PROVIDED RECORDS Start Marker

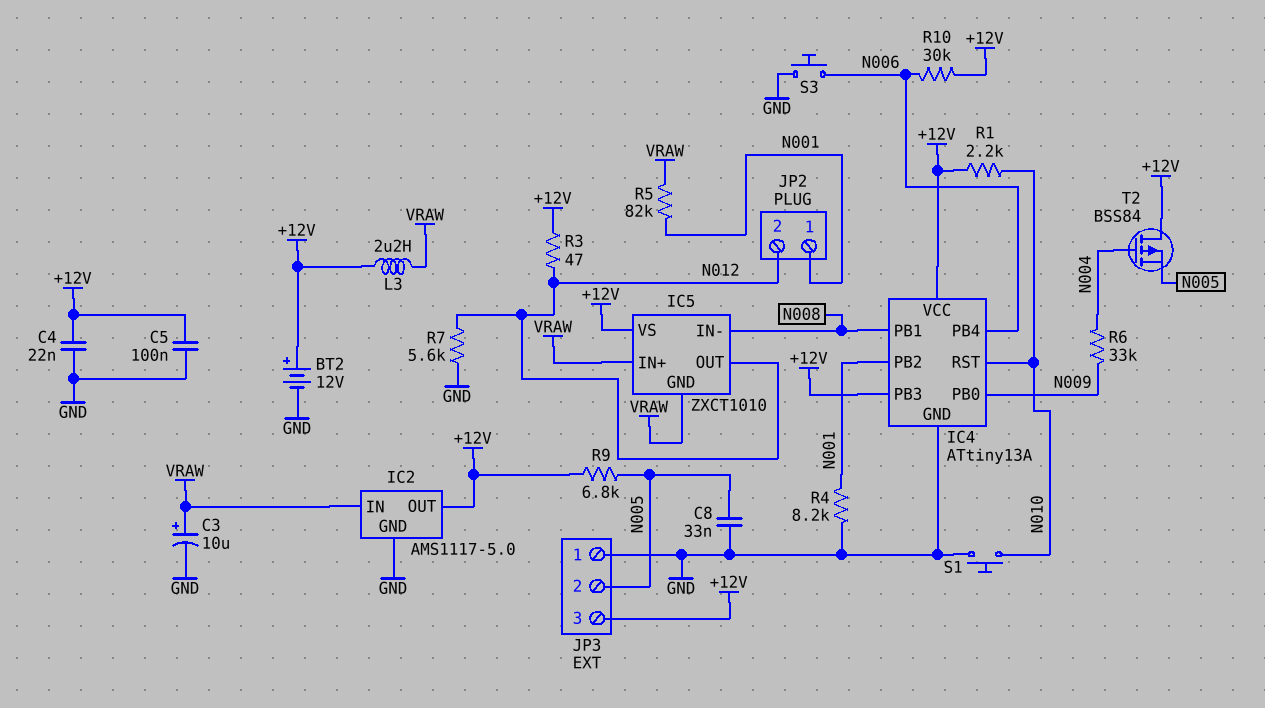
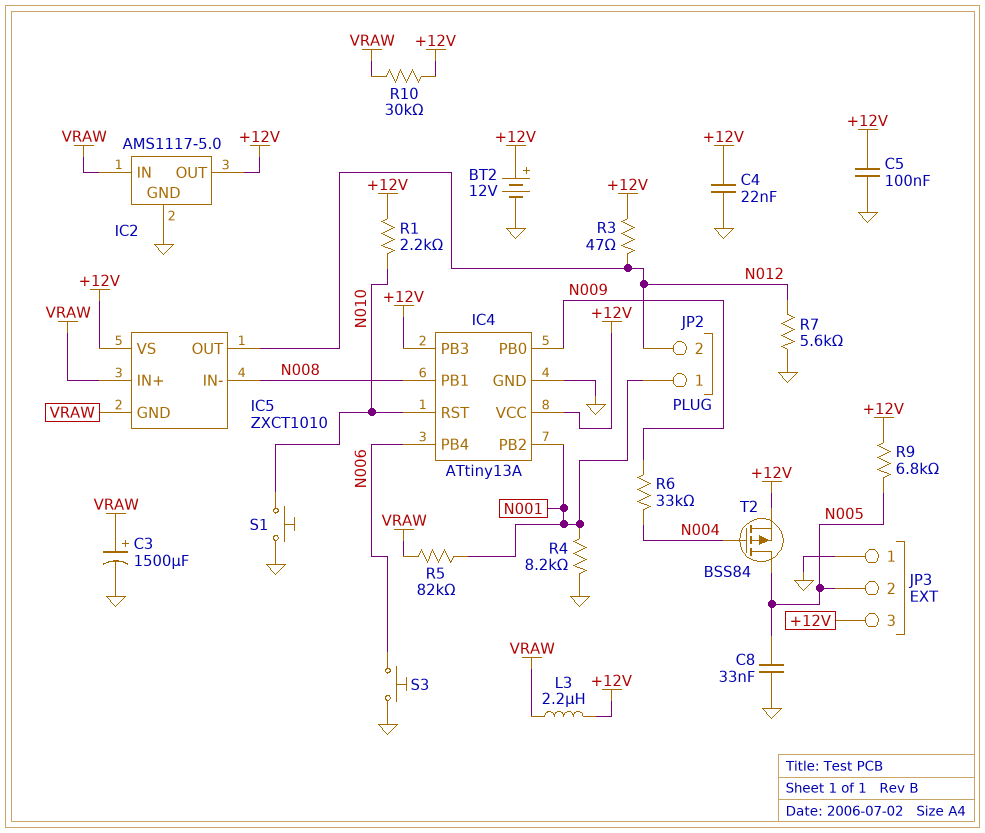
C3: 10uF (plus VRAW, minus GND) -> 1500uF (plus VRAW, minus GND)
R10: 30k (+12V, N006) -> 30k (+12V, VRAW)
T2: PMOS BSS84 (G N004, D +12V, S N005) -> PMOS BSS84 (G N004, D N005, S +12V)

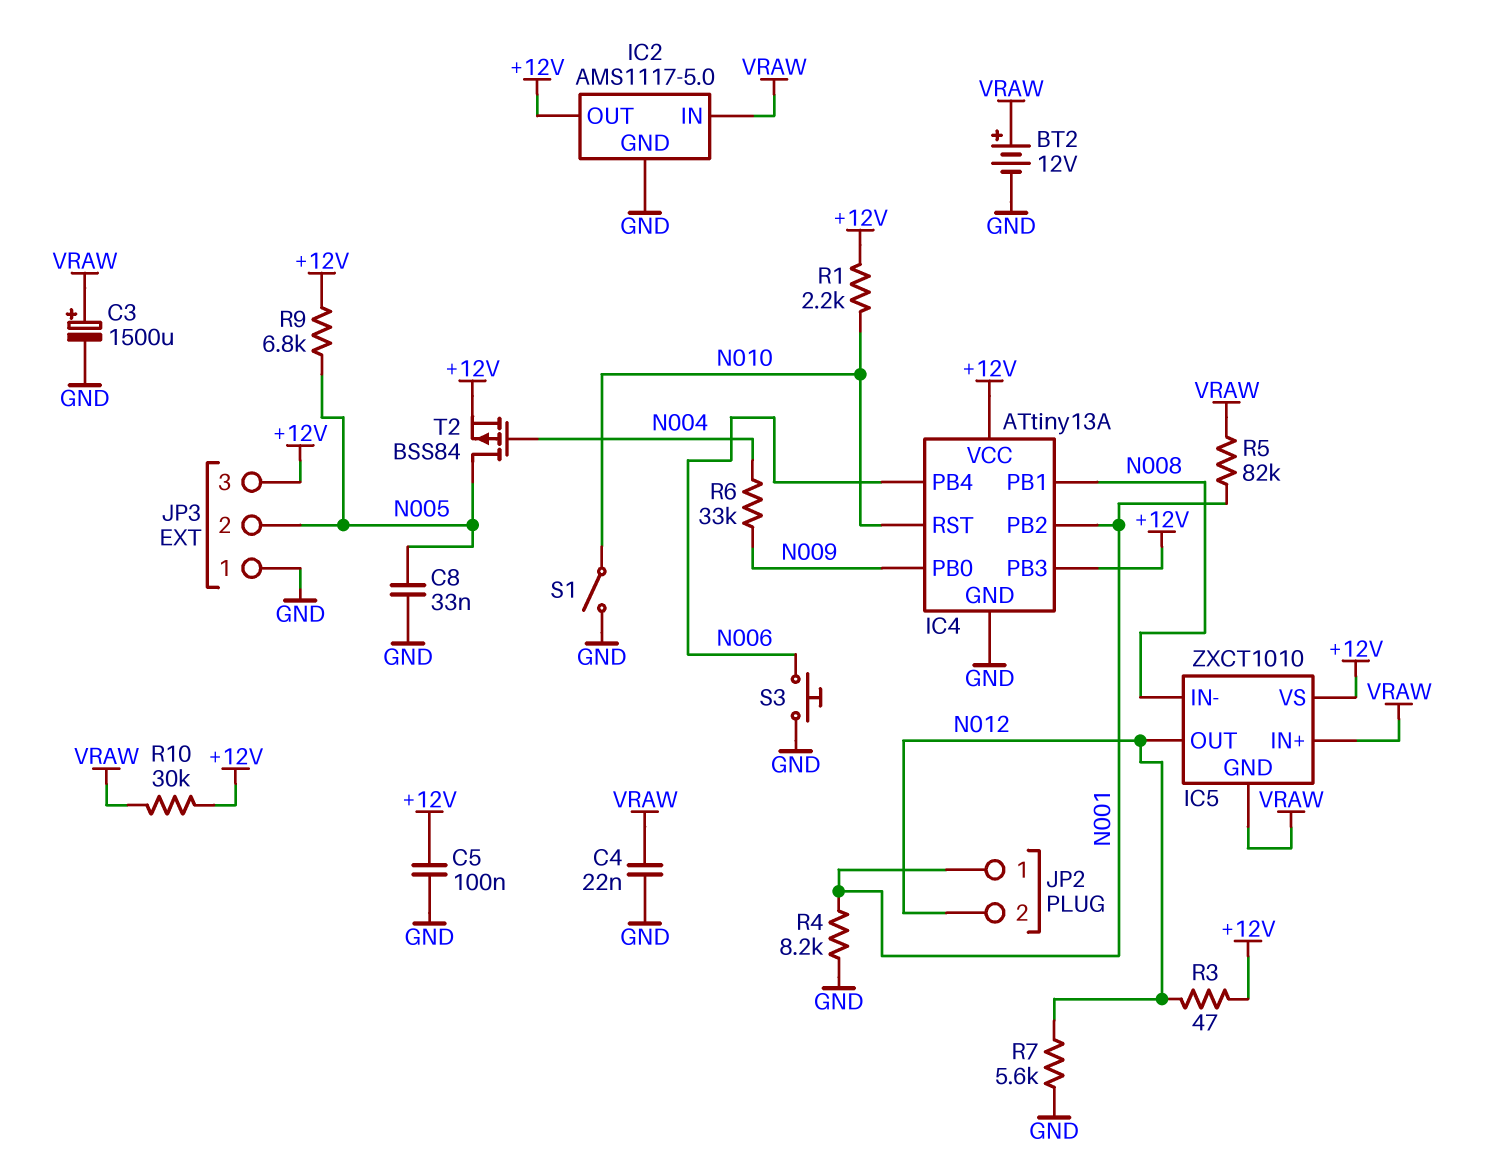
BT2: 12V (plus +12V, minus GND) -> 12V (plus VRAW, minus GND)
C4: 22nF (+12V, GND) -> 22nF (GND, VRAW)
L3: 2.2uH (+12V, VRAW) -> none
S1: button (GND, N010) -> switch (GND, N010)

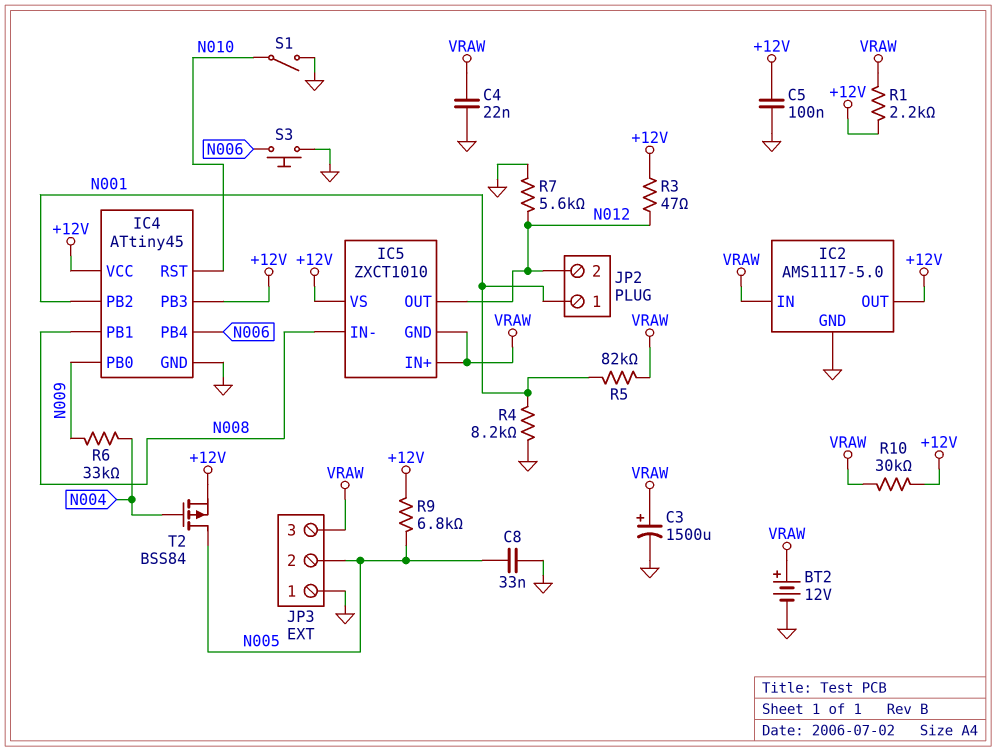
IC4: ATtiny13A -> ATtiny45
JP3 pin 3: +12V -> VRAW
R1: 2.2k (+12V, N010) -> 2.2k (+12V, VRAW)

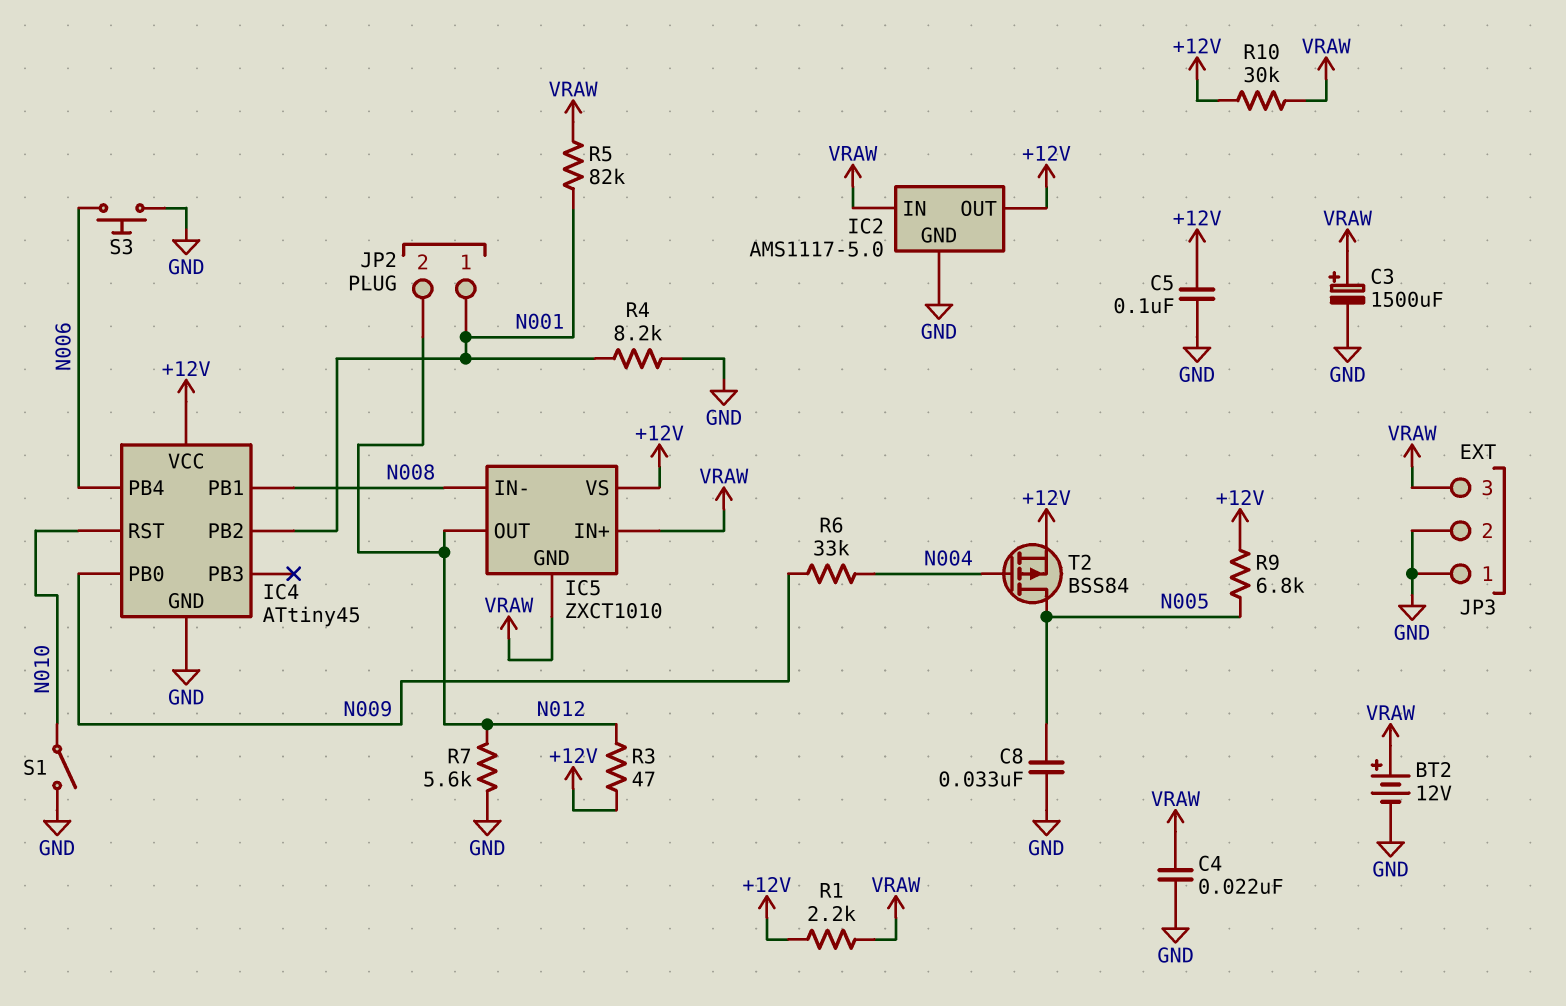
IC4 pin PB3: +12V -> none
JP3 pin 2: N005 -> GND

PROVIDED RECORDS End Marker

Reproduce verbatim, and only, the lines starting at the one that contains "BT2: 12V (plus" and ending with the final line of the records; leave out the pictures.

* [ANSWER AREA]
BT2: 12V (plus +12V, minus GND) -> 12V (plus VRAW, minus GND)
C4: 22nF (+12V, GND) -> 22nF (GND, VRAW)
L3: 2.2uH (+12V, VRAW) -> none
S1: button (GND, N010) -> switch (GND, N010)

IC4: ATtiny13A -> ATtiny45
JP3 pin 3: +12V -> VRAW
R1: 2.2k (+12V, N010) -> 2.2k (+12V, VRAW)

IC4 pin PB3: +12V -> none
JP3 pin 2: N005 -> GND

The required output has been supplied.